• _Your instructions_: Please reproduce exactly, and only, the line containing "yellow 1x1 brick [378,323,449,414]" and every line after it to the end of the records below, leaving out all pictures.

• _Information provided_:

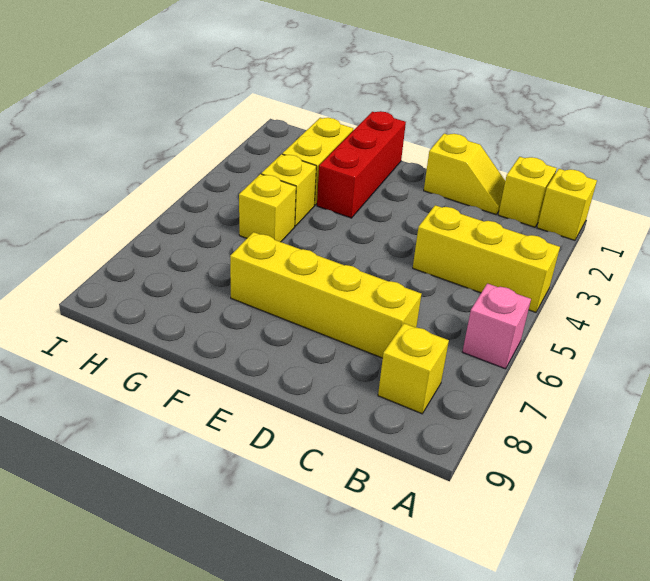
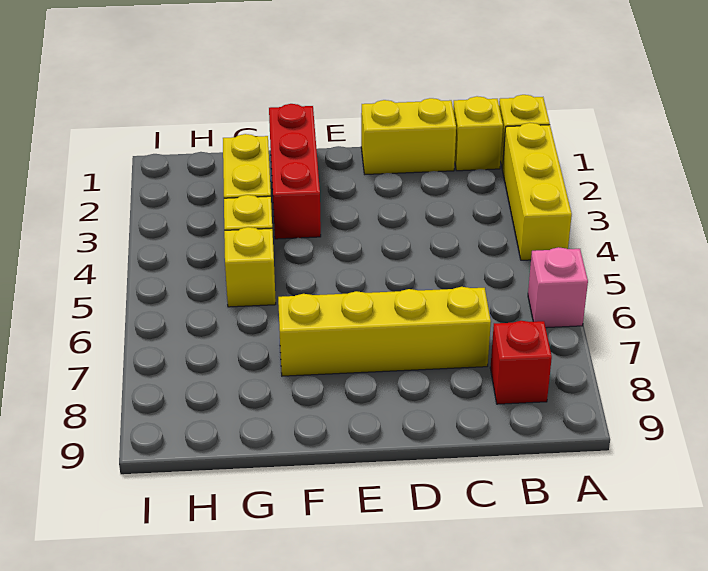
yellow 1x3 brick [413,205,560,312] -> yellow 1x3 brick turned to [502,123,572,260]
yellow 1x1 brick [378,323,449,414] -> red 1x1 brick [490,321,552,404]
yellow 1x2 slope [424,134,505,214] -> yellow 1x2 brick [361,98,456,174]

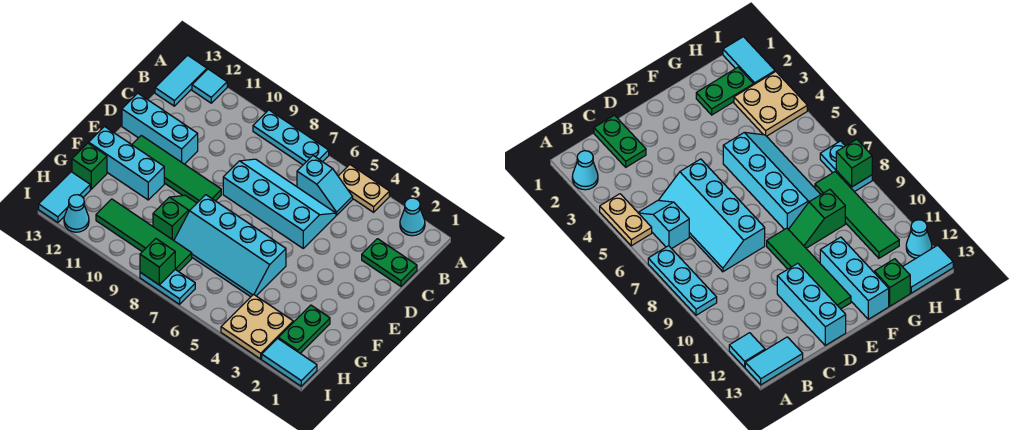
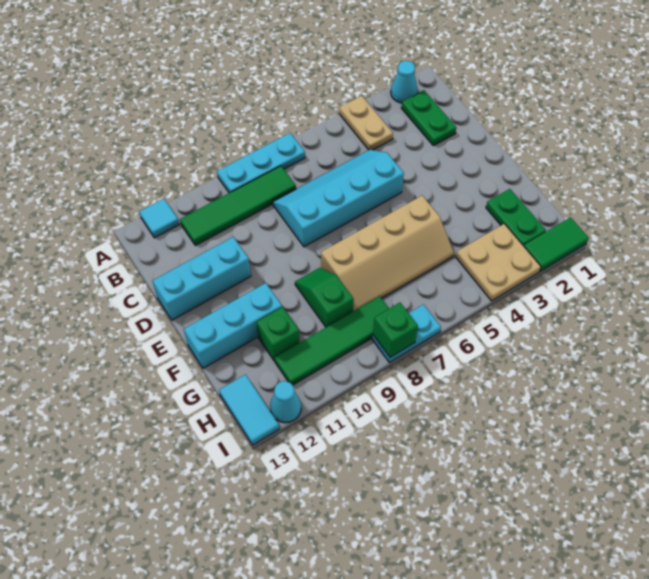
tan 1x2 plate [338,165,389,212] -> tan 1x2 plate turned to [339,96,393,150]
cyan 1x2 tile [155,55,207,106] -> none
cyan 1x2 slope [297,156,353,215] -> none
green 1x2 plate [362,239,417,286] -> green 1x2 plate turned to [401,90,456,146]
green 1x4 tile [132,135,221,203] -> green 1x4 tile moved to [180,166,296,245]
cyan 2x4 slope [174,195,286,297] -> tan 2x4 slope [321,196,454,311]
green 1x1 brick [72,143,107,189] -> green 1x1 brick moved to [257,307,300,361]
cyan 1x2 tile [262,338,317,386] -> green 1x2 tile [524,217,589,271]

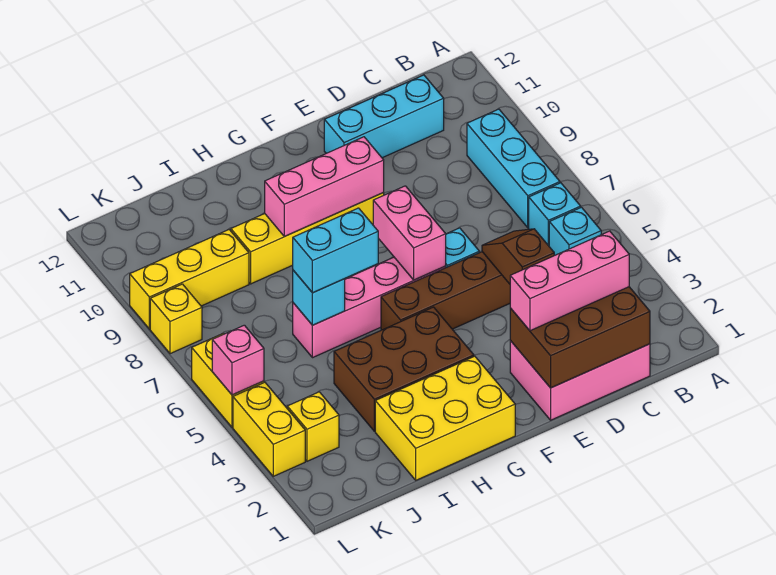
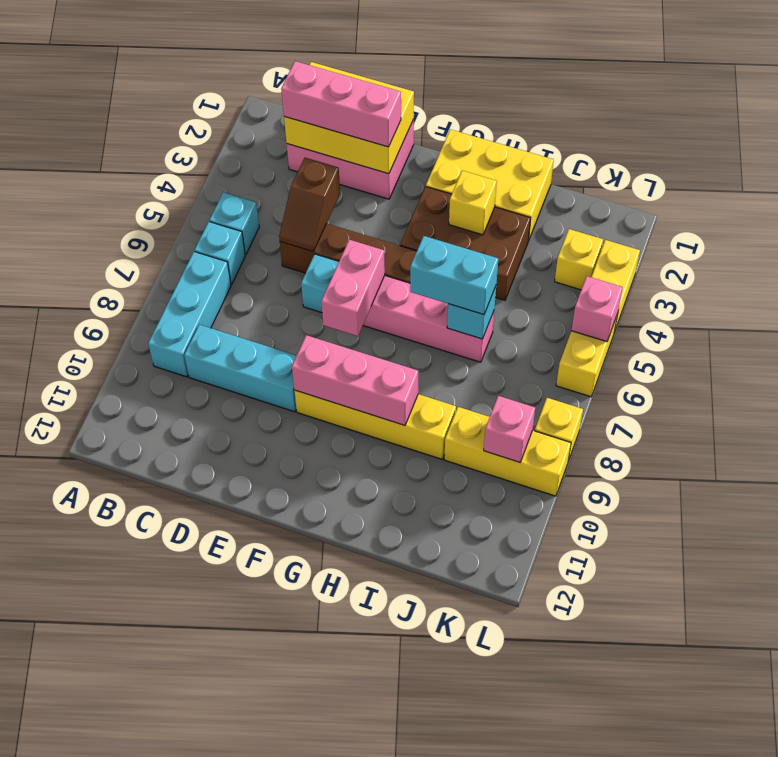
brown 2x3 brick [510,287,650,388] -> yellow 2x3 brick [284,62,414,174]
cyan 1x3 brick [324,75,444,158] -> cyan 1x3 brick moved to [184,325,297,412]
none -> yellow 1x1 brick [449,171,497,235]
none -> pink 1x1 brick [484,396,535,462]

• _Output_:
yellow 1x1 brick [378,323,449,414] -> red 1x1 brick [490,321,552,404]
yellow 1x2 slope [424,134,505,214] -> yellow 1x2 brick [361,98,456,174]

tan 1x2 plate [338,165,389,212] -> tan 1x2 plate turned to [339,96,393,150]
cyan 1x2 tile [155,55,207,106] -> none
cyan 1x2 slope [297,156,353,215] -> none
green 1x2 plate [362,239,417,286] -> green 1x2 plate turned to [401,90,456,146]
green 1x4 tile [132,135,221,203] -> green 1x4 tile moved to [180,166,296,245]
cyan 2x4 slope [174,195,286,297] -> tan 2x4 slope [321,196,454,311]
green 1x1 brick [72,143,107,189] -> green 1x1 brick moved to [257,307,300,361]
cyan 1x2 tile [262,338,317,386] -> green 1x2 tile [524,217,589,271]

brown 2x3 brick [510,287,650,388] -> yellow 2x3 brick [284,62,414,174]
cyan 1x3 brick [324,75,444,158] -> cyan 1x3 brick moved to [184,325,297,412]
none -> yellow 1x1 brick [449,171,497,235]
none -> pink 1x1 brick [484,396,535,462]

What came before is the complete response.